→ **Task requirements**:
Return each line of the material below exactly. Begin at the first and end on the line with "C6: 470nF (GND, VDD) -> none".

┌────────

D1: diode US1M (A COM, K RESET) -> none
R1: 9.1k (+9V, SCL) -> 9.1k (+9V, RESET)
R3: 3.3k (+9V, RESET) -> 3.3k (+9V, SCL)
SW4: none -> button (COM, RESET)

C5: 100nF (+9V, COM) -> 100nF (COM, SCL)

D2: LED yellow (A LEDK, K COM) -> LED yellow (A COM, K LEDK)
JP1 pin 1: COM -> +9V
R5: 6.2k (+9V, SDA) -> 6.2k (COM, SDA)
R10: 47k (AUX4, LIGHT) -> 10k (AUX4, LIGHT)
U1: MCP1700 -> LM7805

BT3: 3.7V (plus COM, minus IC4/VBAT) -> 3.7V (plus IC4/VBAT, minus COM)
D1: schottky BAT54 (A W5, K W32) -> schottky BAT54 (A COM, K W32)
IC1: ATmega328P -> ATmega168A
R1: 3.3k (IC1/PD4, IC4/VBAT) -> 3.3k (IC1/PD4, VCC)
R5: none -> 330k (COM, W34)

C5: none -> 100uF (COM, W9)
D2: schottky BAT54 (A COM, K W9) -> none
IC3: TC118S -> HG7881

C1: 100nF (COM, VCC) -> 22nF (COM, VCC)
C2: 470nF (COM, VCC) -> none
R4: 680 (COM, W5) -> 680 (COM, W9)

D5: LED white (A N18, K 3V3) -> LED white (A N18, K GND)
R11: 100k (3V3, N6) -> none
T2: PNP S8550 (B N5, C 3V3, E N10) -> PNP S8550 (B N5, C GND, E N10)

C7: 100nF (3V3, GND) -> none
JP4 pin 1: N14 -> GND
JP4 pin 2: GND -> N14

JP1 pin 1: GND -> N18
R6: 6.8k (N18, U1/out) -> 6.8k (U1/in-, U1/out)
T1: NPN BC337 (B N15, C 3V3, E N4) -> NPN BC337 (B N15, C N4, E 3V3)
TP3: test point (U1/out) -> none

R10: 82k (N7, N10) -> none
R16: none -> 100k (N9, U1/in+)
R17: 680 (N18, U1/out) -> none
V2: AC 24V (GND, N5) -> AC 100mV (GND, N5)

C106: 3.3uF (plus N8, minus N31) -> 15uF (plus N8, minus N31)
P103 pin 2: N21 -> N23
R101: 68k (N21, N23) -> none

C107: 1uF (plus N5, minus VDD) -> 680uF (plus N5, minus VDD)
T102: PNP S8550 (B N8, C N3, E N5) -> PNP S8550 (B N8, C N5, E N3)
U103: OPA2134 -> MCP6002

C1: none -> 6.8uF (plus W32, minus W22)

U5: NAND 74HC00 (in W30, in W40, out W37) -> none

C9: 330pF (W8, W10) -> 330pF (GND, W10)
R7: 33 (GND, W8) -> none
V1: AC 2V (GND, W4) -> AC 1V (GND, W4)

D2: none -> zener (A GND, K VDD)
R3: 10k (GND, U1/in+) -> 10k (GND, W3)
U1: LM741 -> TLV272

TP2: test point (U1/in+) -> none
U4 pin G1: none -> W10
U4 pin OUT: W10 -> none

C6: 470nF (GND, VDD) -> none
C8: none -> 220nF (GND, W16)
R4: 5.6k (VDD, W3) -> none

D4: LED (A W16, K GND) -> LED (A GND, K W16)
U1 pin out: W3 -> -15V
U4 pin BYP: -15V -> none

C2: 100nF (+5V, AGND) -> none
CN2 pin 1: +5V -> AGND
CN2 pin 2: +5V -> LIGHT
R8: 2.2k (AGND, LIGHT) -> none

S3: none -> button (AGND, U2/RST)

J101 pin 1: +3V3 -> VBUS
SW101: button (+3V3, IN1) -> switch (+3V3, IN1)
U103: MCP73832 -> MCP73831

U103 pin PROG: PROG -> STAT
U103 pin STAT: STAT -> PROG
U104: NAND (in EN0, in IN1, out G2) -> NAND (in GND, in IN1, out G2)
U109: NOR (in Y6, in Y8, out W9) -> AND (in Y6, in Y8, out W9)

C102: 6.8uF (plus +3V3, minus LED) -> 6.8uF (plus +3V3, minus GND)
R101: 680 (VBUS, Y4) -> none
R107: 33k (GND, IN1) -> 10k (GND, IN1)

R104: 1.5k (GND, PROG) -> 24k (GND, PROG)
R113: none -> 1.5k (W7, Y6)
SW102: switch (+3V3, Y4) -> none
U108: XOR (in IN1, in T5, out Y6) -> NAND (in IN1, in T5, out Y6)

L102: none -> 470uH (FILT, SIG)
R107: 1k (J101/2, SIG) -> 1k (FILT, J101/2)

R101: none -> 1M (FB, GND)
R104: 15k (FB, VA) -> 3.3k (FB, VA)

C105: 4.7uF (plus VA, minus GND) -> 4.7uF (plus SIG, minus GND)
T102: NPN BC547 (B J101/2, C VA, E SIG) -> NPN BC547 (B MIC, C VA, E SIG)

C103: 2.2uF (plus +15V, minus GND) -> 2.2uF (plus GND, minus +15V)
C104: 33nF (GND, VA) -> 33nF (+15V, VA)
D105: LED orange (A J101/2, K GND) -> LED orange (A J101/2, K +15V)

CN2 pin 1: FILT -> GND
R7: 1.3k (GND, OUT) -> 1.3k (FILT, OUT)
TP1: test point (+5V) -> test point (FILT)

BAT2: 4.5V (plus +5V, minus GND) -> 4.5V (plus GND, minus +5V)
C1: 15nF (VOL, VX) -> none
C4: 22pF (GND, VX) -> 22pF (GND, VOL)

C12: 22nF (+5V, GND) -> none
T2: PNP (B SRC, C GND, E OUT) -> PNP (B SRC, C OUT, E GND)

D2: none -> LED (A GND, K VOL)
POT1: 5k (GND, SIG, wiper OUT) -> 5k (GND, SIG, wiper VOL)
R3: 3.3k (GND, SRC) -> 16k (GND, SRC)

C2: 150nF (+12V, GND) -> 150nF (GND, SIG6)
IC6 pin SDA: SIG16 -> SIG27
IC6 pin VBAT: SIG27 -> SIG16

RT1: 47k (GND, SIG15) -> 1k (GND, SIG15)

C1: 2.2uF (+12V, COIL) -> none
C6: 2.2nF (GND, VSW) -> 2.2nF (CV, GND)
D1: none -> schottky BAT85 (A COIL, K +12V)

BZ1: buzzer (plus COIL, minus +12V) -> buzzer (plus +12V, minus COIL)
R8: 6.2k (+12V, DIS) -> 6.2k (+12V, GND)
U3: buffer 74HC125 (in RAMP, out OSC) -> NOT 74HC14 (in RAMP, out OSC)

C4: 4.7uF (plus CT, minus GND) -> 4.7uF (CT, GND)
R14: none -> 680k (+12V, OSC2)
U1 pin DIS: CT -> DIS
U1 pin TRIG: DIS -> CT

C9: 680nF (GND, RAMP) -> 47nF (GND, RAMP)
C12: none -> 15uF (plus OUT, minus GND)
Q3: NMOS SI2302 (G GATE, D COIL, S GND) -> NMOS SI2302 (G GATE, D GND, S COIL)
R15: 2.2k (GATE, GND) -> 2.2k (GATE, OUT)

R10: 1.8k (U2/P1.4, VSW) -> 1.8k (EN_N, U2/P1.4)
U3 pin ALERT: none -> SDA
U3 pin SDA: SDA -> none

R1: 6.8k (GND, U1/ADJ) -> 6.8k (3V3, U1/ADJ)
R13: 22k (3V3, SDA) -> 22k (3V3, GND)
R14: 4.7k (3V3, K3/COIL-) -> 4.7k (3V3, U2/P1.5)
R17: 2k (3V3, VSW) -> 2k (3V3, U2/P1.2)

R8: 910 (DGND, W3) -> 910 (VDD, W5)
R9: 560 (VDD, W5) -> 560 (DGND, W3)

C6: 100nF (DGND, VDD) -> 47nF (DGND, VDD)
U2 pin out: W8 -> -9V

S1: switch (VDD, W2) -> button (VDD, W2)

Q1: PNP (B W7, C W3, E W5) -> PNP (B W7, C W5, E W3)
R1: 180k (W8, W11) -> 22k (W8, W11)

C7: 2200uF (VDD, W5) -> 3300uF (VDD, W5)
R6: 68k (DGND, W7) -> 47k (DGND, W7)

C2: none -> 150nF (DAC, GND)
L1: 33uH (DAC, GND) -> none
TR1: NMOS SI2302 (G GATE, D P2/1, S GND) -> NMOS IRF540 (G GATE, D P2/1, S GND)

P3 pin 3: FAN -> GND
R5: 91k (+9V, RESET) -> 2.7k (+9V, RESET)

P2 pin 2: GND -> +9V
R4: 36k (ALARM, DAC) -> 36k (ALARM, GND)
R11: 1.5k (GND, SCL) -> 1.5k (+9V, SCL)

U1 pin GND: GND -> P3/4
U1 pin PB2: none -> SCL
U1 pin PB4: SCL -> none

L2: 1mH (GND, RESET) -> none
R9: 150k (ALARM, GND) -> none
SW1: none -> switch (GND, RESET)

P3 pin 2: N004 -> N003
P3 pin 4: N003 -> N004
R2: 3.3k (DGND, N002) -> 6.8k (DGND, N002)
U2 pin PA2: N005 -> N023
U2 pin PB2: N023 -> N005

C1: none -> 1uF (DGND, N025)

└────────

→ **Problem solution**:
D1: diode US1M (A COM, K RESET) -> none
R1: 9.1k (+9V, SCL) -> 9.1k (+9V, RESET)
R3: 3.3k (+9V, RESET) -> 3.3k (+9V, SCL)
SW4: none -> button (COM, RESET)

C5: 100nF (+9V, COM) -> 100nF (COM, SCL)

D2: LED yellow (A LEDK, K COM) -> LED yellow (A COM, K LEDK)
JP1 pin 1: COM -> +9V
R5: 6.2k (+9V, SDA) -> 6.2k (COM, SDA)
R10: 47k (AUX4, LIGHT) -> 10k (AUX4, LIGHT)
U1: MCP1700 -> LM7805

BT3: 3.7V (plus COM, minus IC4/VBAT) -> 3.7V (plus IC4/VBAT, minus COM)
D1: schottky BAT54 (A W5, K W32) -> schottky BAT54 (A COM, K W32)
IC1: ATmega328P -> ATmega168A
R1: 3.3k (IC1/PD4, IC4/VBAT) -> 3.3k (IC1/PD4, VCC)
R5: none -> 330k (COM, W34)

C5: none -> 100uF (COM, W9)
D2: schottky BAT54 (A COM, K W9) -> none
IC3: TC118S -> HG7881

C1: 100nF (COM, VCC) -> 22nF (COM, VCC)
C2: 470nF (COM, VCC) -> none
R4: 680 (COM, W5) -> 680 (COM, W9)

D5: LED white (A N18, K 3V3) -> LED white (A N18, K GND)
R11: 100k (3V3, N6) -> none
T2: PNP S8550 (B N5, C 3V3, E N10) -> PNP S8550 (B N5, C GND, E N10)

C7: 100nF (3V3, GND) -> none
JP4 pin 1: N14 -> GND
JP4 pin 2: GND -> N14

JP1 pin 1: GND -> N18
R6: 6.8k (N18, U1/out) -> 6.8k (U1/in-, U1/out)
T1: NPN BC337 (B N15, C 3V3, E N4) -> NPN BC337 (B N15, C N4, E 3V3)
TP3: test point (U1/out) -> none

R10: 82k (N7, N10) -> none
R16: none -> 100k (N9, U1/in+)
R17: 680 (N18, U1/out) -> none
V2: AC 24V (GND, N5) -> AC 100mV (GND, N5)

C106: 3.3uF (plus N8, minus N31) -> 15uF (plus N8, minus N31)
P103 pin 2: N21 -> N23
R101: 68k (N21, N23) -> none

C107: 1uF (plus N5, minus VDD) -> 680uF (plus N5, minus VDD)
T102: PNP S8550 (B N8, C N3, E N5) -> PNP S8550 (B N8, C N5, E N3)
U103: OPA2134 -> MCP6002

C1: none -> 6.8uF (plus W32, minus W22)

U5: NAND 74HC00 (in W30, in W40, out W37) -> none

C9: 330pF (W8, W10) -> 330pF (GND, W10)
R7: 33 (GND, W8) -> none
V1: AC 2V (GND, W4) -> AC 1V (GND, W4)

D2: none -> zener (A GND, K VDD)
R3: 10k (GND, U1/in+) -> 10k (GND, W3)
U1: LM741 -> TLV272

TP2: test point (U1/in+) -> none
U4 pin G1: none -> W10
U4 pin OUT: W10 -> none

C6: 470nF (GND, VDD) -> none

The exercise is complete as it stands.